- [Study material]:

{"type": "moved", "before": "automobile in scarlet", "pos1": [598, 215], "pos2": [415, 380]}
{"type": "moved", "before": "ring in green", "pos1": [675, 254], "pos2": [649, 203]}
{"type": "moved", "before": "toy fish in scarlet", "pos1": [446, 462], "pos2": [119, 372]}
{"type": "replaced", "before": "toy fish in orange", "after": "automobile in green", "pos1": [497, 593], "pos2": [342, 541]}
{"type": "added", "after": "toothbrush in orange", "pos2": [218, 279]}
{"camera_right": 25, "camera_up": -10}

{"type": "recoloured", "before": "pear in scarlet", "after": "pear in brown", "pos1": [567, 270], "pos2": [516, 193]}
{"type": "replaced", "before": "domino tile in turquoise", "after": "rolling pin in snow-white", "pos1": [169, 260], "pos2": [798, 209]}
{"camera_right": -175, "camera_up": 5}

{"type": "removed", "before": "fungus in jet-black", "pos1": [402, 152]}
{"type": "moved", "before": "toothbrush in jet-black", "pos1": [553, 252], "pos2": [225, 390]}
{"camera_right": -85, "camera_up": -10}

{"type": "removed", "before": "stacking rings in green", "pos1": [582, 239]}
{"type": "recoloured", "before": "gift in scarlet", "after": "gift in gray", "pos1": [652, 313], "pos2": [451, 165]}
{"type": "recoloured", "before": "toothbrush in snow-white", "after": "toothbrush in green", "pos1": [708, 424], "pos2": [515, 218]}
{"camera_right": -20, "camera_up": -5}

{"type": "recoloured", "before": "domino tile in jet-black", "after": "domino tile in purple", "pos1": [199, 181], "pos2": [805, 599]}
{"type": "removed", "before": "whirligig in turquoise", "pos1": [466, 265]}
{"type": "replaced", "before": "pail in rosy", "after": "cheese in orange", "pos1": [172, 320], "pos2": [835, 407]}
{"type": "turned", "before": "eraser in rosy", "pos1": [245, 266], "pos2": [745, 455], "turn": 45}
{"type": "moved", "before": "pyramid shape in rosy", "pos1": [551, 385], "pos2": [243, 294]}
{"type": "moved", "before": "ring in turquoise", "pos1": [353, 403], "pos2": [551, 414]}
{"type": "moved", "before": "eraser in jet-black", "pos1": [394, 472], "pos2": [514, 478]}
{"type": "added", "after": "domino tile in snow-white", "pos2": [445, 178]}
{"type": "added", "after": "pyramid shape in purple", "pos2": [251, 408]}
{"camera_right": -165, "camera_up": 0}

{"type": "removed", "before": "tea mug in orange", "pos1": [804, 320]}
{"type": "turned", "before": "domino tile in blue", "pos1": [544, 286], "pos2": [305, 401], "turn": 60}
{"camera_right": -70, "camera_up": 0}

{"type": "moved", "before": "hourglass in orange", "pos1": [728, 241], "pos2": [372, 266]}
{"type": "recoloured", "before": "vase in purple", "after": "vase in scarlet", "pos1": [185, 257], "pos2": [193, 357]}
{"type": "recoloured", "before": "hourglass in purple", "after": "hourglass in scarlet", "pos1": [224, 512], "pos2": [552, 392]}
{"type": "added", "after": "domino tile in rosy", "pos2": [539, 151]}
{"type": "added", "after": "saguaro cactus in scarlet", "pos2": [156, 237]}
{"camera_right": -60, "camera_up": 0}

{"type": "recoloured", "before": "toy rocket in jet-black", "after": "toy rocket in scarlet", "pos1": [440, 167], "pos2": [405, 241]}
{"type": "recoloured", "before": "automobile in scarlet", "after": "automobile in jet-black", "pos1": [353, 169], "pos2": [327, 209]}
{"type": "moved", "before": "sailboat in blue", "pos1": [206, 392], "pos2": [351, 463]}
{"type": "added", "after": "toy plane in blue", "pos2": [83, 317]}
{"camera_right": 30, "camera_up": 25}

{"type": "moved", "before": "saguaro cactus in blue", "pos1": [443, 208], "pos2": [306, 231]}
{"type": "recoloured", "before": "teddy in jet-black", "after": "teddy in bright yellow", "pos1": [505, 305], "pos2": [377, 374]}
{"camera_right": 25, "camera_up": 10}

- [Problem to work on]: Copy the records above exactly.

- [Your solution]:
{"type": "moved", "before": "automobile in scarlet", "pos1": [598, 215], "pos2": [415, 380]}
{"type": "moved", "before": "ring in green", "pos1": [675, 254], "pos2": [649, 203]}
{"type": "moved", "before": "toy fish in scarlet", "pos1": [446, 462], "pos2": [119, 372]}
{"type": "replaced", "before": "toy fish in orange", "after": "automobile in green", "pos1": [497, 593], "pos2": [342, 541]}
{"type": "added", "after": "toothbrush in orange", "pos2": [218, 279]}
{"camera_right": 25, "camera_up": -10}

{"type": "recoloured", "before": "pear in scarlet", "after": "pear in brown", "pos1": [567, 270], "pos2": [516, 193]}
{"type": "replaced", "before": "domino tile in turquoise", "after": "rolling pin in snow-white", "pos1": [169, 260], "pos2": [798, 209]}
{"camera_right": -175, "camera_up": 5}

{"type": "removed", "before": "fungus in jet-black", "pos1": [402, 152]}
{"type": "moved", "before": "toothbrush in jet-black", "pos1": [553, 252], "pos2": [225, 390]}
{"camera_right": -85, "camera_up": -10}

{"type": "removed", "before": "stacking rings in green", "pos1": [582, 239]}
{"type": "recoloured", "before": "gift in scarlet", "after": "gift in gray", "pos1": [652, 313], "pos2": [451, 165]}
{"type": "recoloured", "before": "toothbrush in snow-white", "after": "toothbrush in green", "pos1": [708, 424], "pos2": [515, 218]}
{"camera_right": -20, "camera_up": -5}

{"type": "recoloured", "before": "domino tile in jet-black", "after": "domino tile in purple", "pos1": [199, 181], "pos2": [805, 599]}
{"type": "removed", "before": "whirligig in turquoise", "pos1": [466, 265]}
{"type": "replaced", "before": "pail in rosy", "after": "cheese in orange", "pos1": [172, 320], "pos2": [835, 407]}
{"type": "turned", "before": "eraser in rosy", "pos1": [245, 266], "pos2": [745, 455], "turn": 45}
{"type": "moved", "before": "pyramid shape in rosy", "pos1": [551, 385], "pos2": [243, 294]}
{"type": "moved", "before": "ring in turquoise", "pos1": [353, 403], "pos2": [551, 414]}
{"type": "moved", "before": "eraser in jet-black", "pos1": [394, 472], "pos2": [514, 478]}
{"type": "added", "after": "domino tile in snow-white", "pos2": [445, 178]}
{"type": "added", "after": "pyramid shape in purple", "pos2": [251, 408]}
{"camera_right": -165, "camera_up": 0}

{"type": "removed", "before": "tea mug in orange", "pos1": [804, 320]}
{"type": "turned", "before": "domino tile in blue", "pos1": [544, 286], "pos2": [305, 401], "turn": 60}
{"camera_right": -70, "camera_up": 0}

{"type": "moved", "before": "hourglass in orange", "pos1": [728, 241], "pos2": [372, 266]}
{"type": "recoloured", "before": "vase in purple", "after": "vase in scarlet", "pos1": [185, 257], "pos2": [193, 357]}
{"type": "recoloured", "before": "hourglass in purple", "after": "hourglass in scarlet", "pos1": [224, 512], "pos2": [552, 392]}
{"type": "added", "after": "domino tile in rosy", "pos2": [539, 151]}
{"type": "added", "after": "saguaro cactus in scarlet", "pos2": [156, 237]}
{"camera_right": -60, "camera_up": 0}

{"type": "recoloured", "before": "toy rocket in jet-black", "after": "toy rocket in scarlet", "pos1": [440, 167], "pos2": [405, 241]}
{"type": "recoloured", "before": "automobile in scarlet", "after": "automobile in jet-black", "pos1": [353, 169], "pos2": [327, 209]}
{"type": "moved", "before": "sailboat in blue", "pos1": [206, 392], "pos2": [351, 463]}
{"type": "added", "after": "toy plane in blue", "pos2": [83, 317]}
{"camera_right": 30, "camera_up": 25}

{"type": "moved", "before": "saguaro cactus in blue", "pos1": [443, 208], "pos2": [306, 231]}
{"type": "recoloured", "before": "teddy in jet-black", "after": "teddy in bright yellow", "pos1": [505, 305], "pos2": [377, 374]}
{"camera_right": 25, "camera_up": 10}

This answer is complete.